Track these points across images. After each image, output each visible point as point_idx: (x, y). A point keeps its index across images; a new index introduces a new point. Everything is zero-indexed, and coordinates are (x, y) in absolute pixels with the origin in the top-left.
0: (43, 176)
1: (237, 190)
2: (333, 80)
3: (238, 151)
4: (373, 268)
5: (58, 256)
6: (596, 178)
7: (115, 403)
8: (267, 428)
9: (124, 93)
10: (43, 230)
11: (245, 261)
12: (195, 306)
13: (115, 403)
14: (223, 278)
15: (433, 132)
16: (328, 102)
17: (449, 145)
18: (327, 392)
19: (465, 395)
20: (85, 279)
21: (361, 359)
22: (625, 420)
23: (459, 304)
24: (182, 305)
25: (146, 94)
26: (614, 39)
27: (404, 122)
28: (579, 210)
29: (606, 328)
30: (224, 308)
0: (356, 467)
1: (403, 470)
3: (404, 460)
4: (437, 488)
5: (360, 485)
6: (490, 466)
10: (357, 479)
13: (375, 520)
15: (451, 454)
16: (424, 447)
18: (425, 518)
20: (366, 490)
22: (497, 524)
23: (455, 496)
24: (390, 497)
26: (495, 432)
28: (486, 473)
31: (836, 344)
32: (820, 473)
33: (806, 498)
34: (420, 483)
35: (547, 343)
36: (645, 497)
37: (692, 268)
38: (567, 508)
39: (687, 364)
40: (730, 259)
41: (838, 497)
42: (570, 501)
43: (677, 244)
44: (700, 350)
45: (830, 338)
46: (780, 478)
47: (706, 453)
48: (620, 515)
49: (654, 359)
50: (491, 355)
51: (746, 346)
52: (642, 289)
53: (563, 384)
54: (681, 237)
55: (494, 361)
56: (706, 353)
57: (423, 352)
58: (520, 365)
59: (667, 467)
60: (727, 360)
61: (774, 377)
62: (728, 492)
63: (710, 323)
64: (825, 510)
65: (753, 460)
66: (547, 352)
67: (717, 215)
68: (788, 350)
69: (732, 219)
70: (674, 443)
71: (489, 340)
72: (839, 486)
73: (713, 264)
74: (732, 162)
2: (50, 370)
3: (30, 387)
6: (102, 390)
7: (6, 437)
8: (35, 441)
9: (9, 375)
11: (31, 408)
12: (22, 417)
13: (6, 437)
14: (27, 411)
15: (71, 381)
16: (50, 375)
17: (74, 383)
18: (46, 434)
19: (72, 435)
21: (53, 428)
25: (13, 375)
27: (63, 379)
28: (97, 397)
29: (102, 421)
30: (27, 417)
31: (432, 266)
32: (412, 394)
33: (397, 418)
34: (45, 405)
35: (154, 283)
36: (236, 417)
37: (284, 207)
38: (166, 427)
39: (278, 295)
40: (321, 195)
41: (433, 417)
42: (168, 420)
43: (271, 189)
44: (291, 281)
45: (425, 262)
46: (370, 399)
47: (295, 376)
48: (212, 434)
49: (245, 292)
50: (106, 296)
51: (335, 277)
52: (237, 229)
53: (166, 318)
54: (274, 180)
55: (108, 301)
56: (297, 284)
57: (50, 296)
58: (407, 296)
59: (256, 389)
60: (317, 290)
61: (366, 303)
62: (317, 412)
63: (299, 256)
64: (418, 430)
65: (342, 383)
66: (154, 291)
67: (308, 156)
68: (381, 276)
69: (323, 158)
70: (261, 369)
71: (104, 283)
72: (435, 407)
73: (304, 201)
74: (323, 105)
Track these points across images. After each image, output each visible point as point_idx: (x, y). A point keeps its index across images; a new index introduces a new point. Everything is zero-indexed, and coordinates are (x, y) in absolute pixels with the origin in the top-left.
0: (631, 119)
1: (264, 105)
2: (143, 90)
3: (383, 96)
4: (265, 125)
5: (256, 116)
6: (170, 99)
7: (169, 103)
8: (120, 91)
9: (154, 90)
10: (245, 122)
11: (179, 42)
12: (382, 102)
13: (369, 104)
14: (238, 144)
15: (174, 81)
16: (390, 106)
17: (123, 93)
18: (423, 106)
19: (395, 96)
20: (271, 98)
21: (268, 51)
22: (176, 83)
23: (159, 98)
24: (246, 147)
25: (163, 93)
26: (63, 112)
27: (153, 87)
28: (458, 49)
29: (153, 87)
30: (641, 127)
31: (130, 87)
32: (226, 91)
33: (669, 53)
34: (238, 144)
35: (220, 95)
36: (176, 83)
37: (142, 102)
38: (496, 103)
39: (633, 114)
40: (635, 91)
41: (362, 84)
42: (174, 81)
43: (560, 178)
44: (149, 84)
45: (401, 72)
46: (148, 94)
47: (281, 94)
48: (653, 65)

• _PROBLEM TO SOLVE_
Write out the material again, swapping every "point_idx" for "point_number" and changing nothing else.

• _ANSWER TO THE PROBLEM_
Track these points across images. After each image, output each visible point as point_number: (x, y). A point keeps its index across images; a new index introduces a new point. Everything is zero-indexed, and coordinates are (x, y) in absolute pixels with the origin in the top-left.
0: (43, 176)
1: (237, 190)
2: (333, 80)
3: (238, 151)
4: (373, 268)
5: (58, 256)
6: (596, 178)
7: (115, 403)
8: (267, 428)
9: (124, 93)
10: (43, 230)
11: (245, 261)
12: (195, 306)
13: (115, 403)
14: (223, 278)
15: (433, 132)
16: (328, 102)
17: (449, 145)
18: (327, 392)
19: (465, 395)
20: (85, 279)
21: (361, 359)
22: (625, 420)
23: (459, 304)
24: (182, 305)
25: (146, 94)
26: (614, 39)
27: (404, 122)
28: (579, 210)
29: (606, 328)
30: (224, 308)
0: (356, 467)
1: (403, 470)
3: (404, 460)
4: (437, 488)
5: (360, 485)
6: (490, 466)
10: (357, 479)
13: (375, 520)
15: (451, 454)
16: (424, 447)
18: (425, 518)
20: (366, 490)
22: (497, 524)
23: (455, 496)
24: (390, 497)
26: (495, 432)
28: (486, 473)
31: (836, 344)
32: (820, 473)
33: (806, 498)
34: (420, 483)
35: (547, 343)
36: (645, 497)
37: (692, 268)
38: (567, 508)
39: (687, 364)
40: (730, 259)
41: (838, 497)
42: (570, 501)
43: (677, 244)
44: (700, 350)
45: (830, 338)
46: (780, 478)
47: (706, 453)
48: (620, 515)
49: (654, 359)
50: (491, 355)
51: (746, 346)
52: (642, 289)
53: (563, 384)
54: (681, 237)
55: (494, 361)
56: (706, 353)
57: (423, 352)
58: (520, 365)
59: (667, 467)
60: (727, 360)
61: (774, 377)
62: (728, 492)
63: (710, 323)
64: (825, 510)
65: (753, 460)
66: (547, 352)
67: (717, 215)
68: (788, 350)
69: (732, 219)
70: (674, 443)
71: (489, 340)
72: (839, 486)
73: (713, 264)
74: (732, 162)
2: (50, 370)
3: (30, 387)
6: (102, 390)
7: (6, 437)
8: (35, 441)
9: (9, 375)
11: (31, 408)
12: (22, 417)
13: (6, 437)
14: (27, 411)
15: (71, 381)
16: (50, 375)
17: (74, 383)
18: (46, 434)
19: (72, 435)
21: (53, 428)
25: (13, 375)
27: (63, 379)
28: (97, 397)
29: (102, 421)
30: (27, 417)
31: (432, 266)
32: (412, 394)
33: (397, 418)
34: (45, 405)
35: (154, 283)
36: (236, 417)
37: (284, 207)
38: (166, 427)
39: (278, 295)
40: (321, 195)
41: (433, 417)
42: (168, 420)
43: (271, 189)
44: (291, 281)
45: (425, 262)
46: (370, 399)
47: (295, 376)
48: (212, 434)
49: (245, 292)
50: (106, 296)
51: (335, 277)
52: (237, 229)
53: (166, 318)
54: (274, 180)
55: (108, 301)
56: (297, 284)
57: (50, 296)
58: (407, 296)
59: (256, 389)
60: (317, 290)
61: (366, 303)
62: (317, 412)
63: (299, 256)
64: (418, 430)
65: (342, 383)
66: (154, 291)
67: (308, 156)
68: (381, 276)
69: (323, 158)
70: (261, 369)
71: (104, 283)
72: (435, 407)
73: (304, 201)
74: (323, 105)
Track these points across images. After each image, output each visible point as point_number: (x, y). A point keeps its index across images; a new index introduces a new point. Everything is zero-indexed, and coordinates are (x, y) in absolute pixels with the origin in the top-left.
0: (631, 119)
1: (264, 105)
2: (143, 90)
3: (383, 96)
4: (265, 125)
5: (256, 116)
6: (170, 99)
7: (169, 103)
8: (120, 91)
9: (154, 90)
10: (245, 122)
11: (179, 42)
12: (382, 102)
13: (369, 104)
14: (238, 144)
15: (174, 81)
16: (390, 106)
17: (123, 93)
18: (423, 106)
19: (395, 96)
20: (271, 98)
21: (268, 51)
22: (176, 83)
23: (159, 98)
24: (246, 147)
25: (163, 93)
26: (63, 112)
27: (153, 87)
28: (458, 49)
29: (153, 87)
30: (641, 127)
31: (130, 87)
32: (226, 91)
33: (669, 53)
34: (238, 144)
35: (220, 95)
36: (176, 83)
37: (142, 102)
38: (496, 103)
39: (633, 114)
40: (635, 91)
41: (362, 84)
42: (174, 81)
43: (560, 178)
44: (149, 84)
45: (401, 72)
46: (148, 94)
47: (281, 94)
48: (653, 65)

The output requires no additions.